WHAT THE EXERCISE ASKS
After locating "cyan L-shape: (60, 76) -> (52, 88), size x1.4", return its line and all lines that follow through the end of the listing below, exactly; leave out pictures.

***** SUPPLIED RECORDS *****

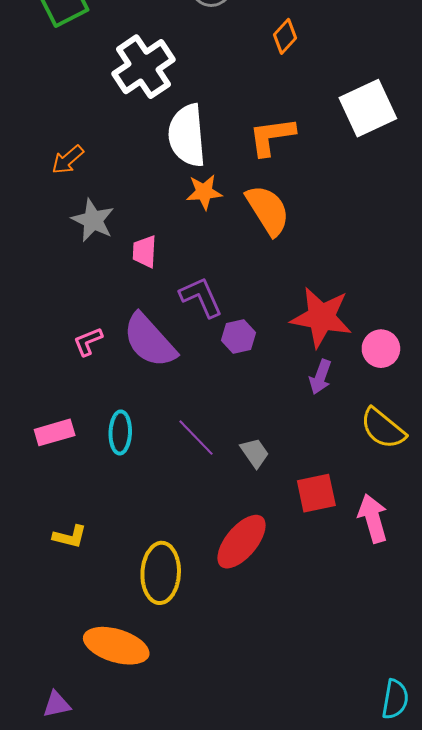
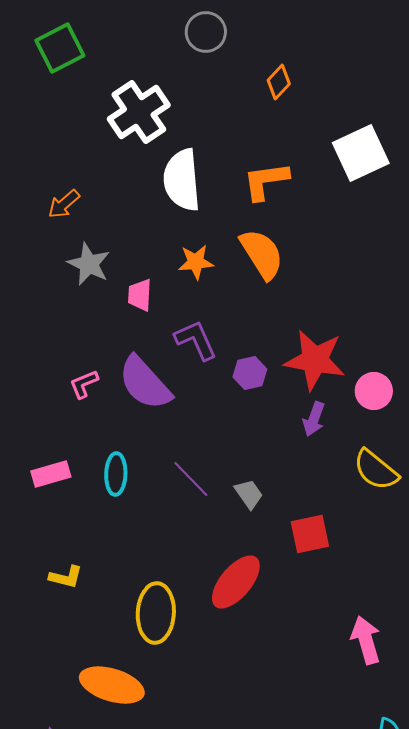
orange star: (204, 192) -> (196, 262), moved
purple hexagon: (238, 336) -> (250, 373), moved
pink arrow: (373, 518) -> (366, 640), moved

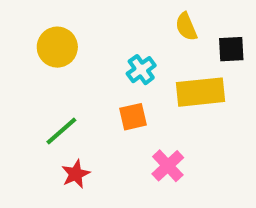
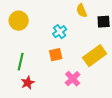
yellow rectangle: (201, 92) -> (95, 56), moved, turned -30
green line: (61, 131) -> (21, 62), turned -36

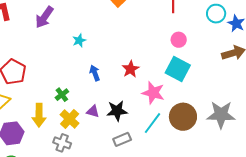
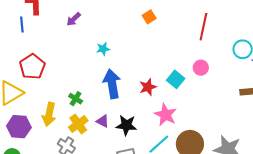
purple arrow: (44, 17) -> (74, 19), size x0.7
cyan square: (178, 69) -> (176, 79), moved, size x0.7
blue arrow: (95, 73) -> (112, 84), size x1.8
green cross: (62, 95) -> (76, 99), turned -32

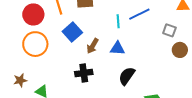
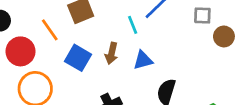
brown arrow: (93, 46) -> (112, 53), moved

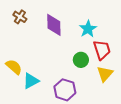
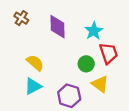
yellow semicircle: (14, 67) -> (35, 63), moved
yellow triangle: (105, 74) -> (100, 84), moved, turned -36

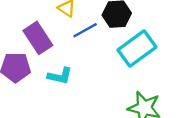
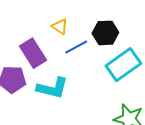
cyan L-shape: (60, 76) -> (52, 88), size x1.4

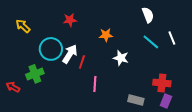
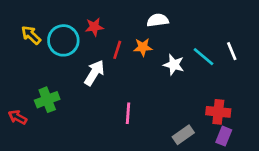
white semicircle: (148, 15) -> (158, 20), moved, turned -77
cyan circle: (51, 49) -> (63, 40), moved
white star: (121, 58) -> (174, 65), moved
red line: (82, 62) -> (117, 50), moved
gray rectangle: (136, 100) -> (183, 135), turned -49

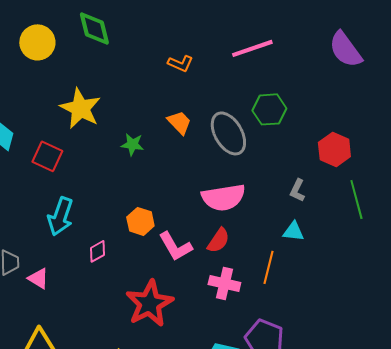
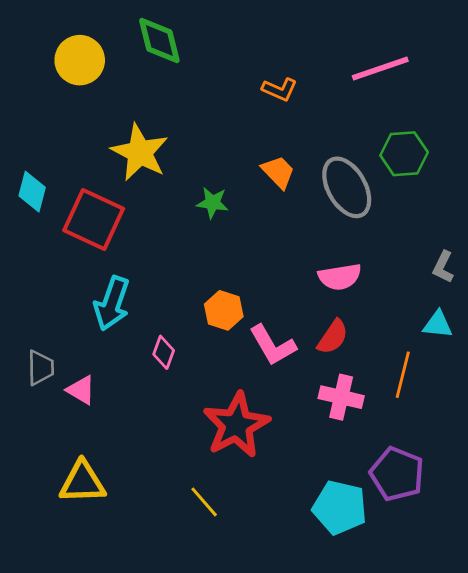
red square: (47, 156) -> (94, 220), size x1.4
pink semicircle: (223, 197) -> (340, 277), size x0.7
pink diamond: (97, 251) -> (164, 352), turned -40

*****

REPLY
cyan L-shape: (60, 76) -> (52, 88), size x1.4

white semicircle: (148, 15) -> (158, 20), moved, turned -77
cyan circle: (51, 49) -> (63, 40), moved
white star: (121, 58) -> (174, 65), moved
red line: (82, 62) -> (117, 50), moved
gray rectangle: (136, 100) -> (183, 135), turned -49

red square: (47, 156) -> (94, 220), size x1.4
pink semicircle: (223, 197) -> (340, 277), size x0.7
pink diamond: (97, 251) -> (164, 352), turned -40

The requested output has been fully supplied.